[Supplied entries]
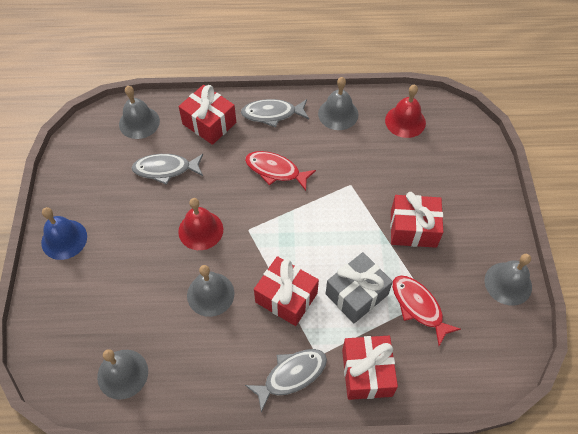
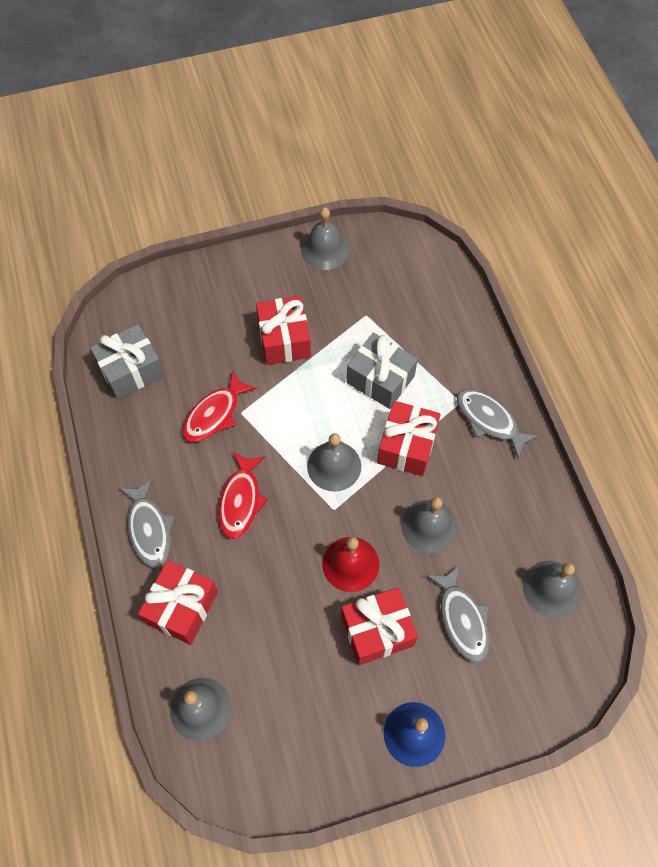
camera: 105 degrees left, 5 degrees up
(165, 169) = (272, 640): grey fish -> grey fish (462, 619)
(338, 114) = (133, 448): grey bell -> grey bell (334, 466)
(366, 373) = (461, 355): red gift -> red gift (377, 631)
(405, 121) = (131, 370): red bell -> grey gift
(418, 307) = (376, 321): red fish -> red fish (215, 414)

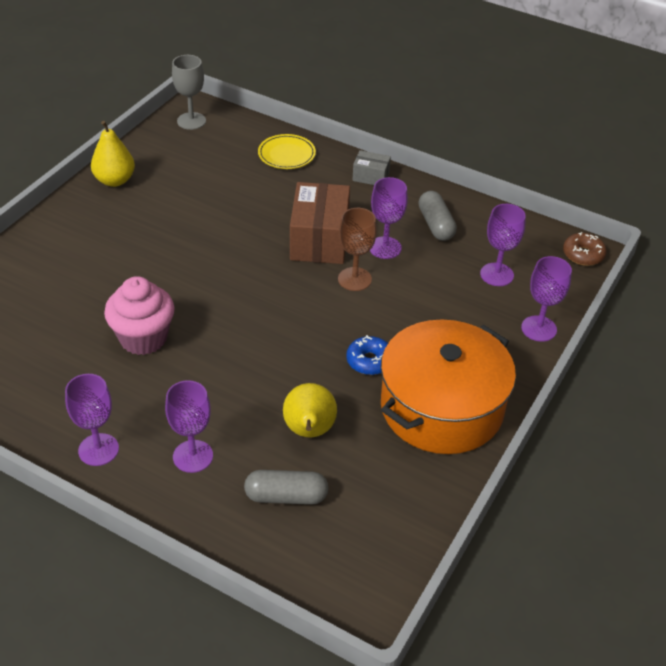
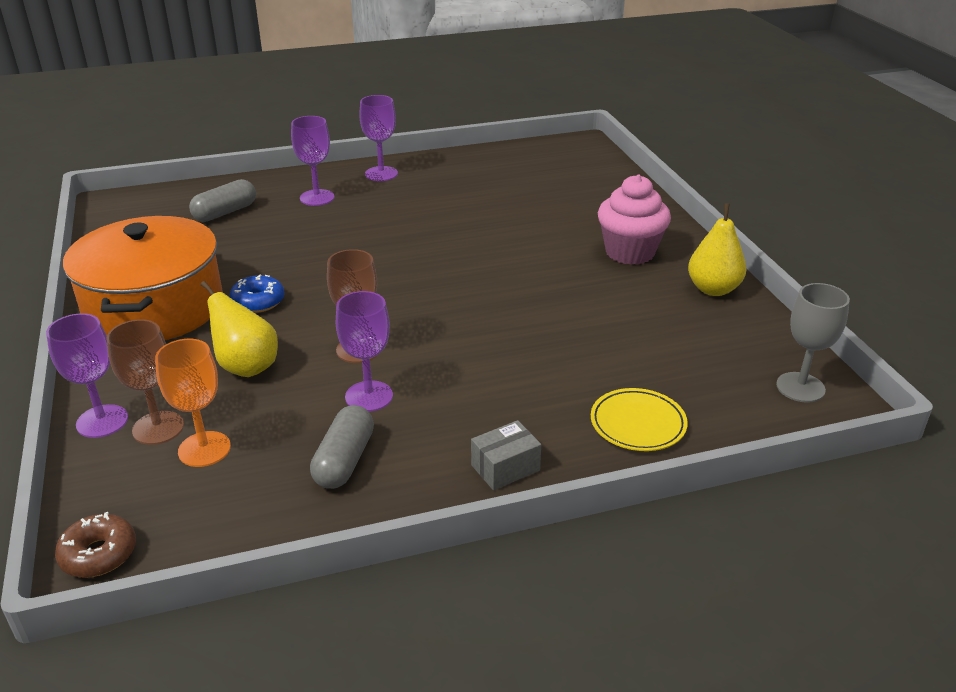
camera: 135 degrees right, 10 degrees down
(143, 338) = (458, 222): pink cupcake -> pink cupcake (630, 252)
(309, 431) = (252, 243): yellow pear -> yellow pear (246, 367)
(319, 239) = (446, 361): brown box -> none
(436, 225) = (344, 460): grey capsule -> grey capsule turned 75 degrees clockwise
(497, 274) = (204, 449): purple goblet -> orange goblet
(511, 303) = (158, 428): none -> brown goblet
[/Supplied entries]
Write the records out exactly once more, leaving off the pictures.

• [Result of the task]
camera: 105 degrees left, 5 degrees up
(165, 169) = (272, 640): grey fish -> grey fish (462, 619)
(338, 114) = (133, 448): grey bell -> grey bell (334, 466)
(366, 373) = (461, 355): red gift -> red gift (377, 631)
(405, 121) = (131, 370): red bell -> grey gift
(418, 307) = (376, 321): red fish -> red fish (215, 414)

camera: 135 degrees right, 10 degrees down
(143, 338) = (458, 222): pink cupcake -> pink cupcake (630, 252)
(309, 431) = (252, 243): yellow pear -> yellow pear (246, 367)
(319, 239) = (446, 361): brown box -> none
(436, 225) = (344, 460): grey capsule -> grey capsule turned 75 degrees clockwise
(497, 274) = (204, 449): purple goblet -> orange goblet
(511, 303) = (158, 428): none -> brown goblet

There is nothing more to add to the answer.